DATA:
*** Block opens ***

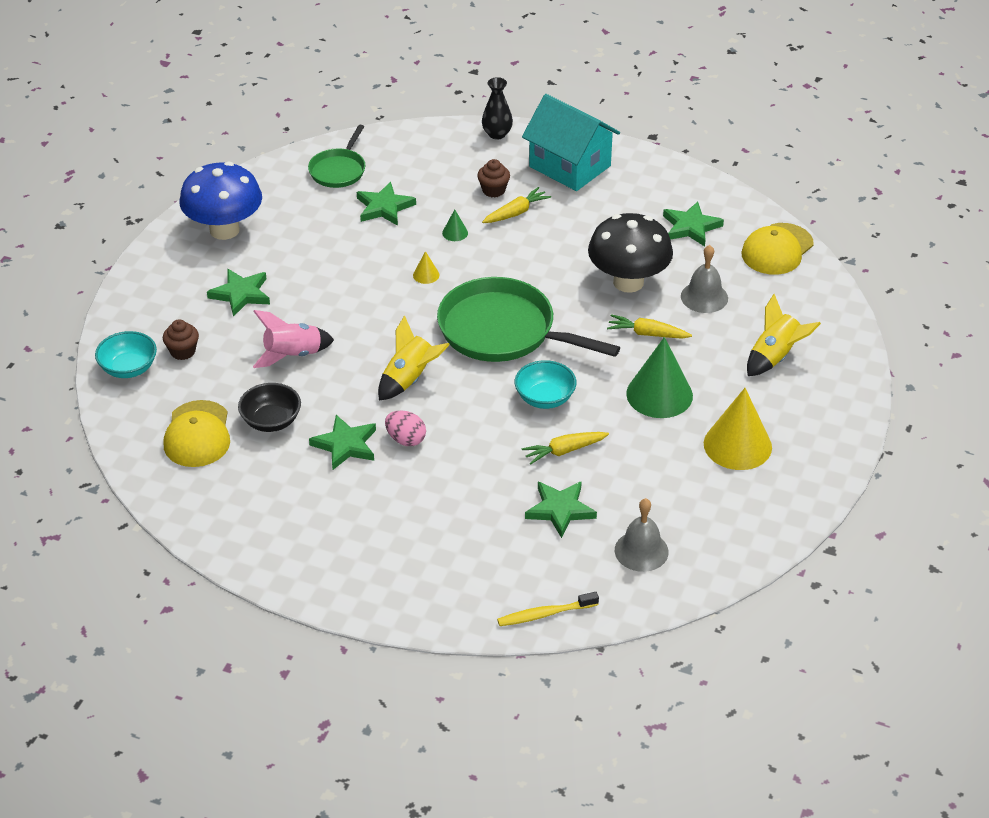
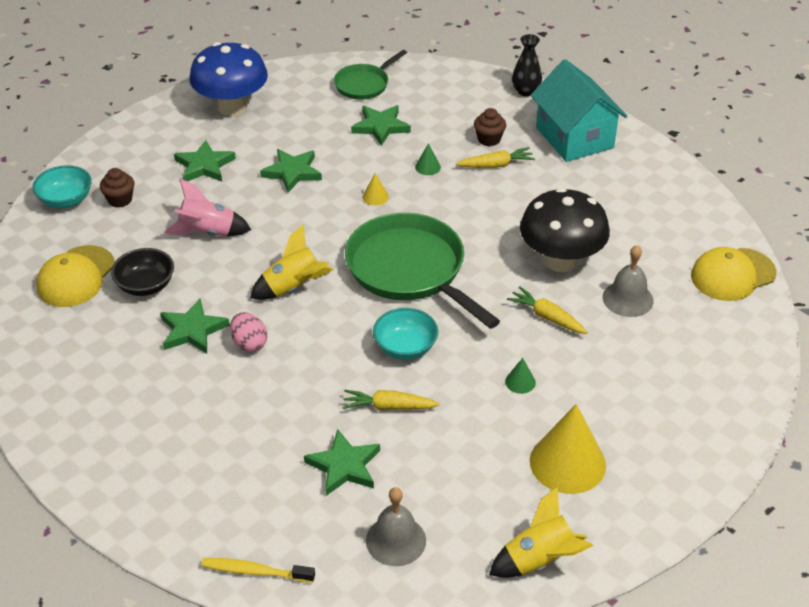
camera: 25 degrees right, 0 degrees up
(659, 394) = (520, 382): green cone -> green cone, size x0.42
(691, 227) = (657, 227): green star -> green star (292, 172)
(775, 357) = (664, 383): yellow rocket -> yellow rocket (539, 560)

*** Block closes ***

Extract every line containing the string "green" from the data above.

COMPLETED EXERCISE:
(659, 394) = (520, 382): green cone -> green cone, size x0.42
(691, 227) = (657, 227): green star -> green star (292, 172)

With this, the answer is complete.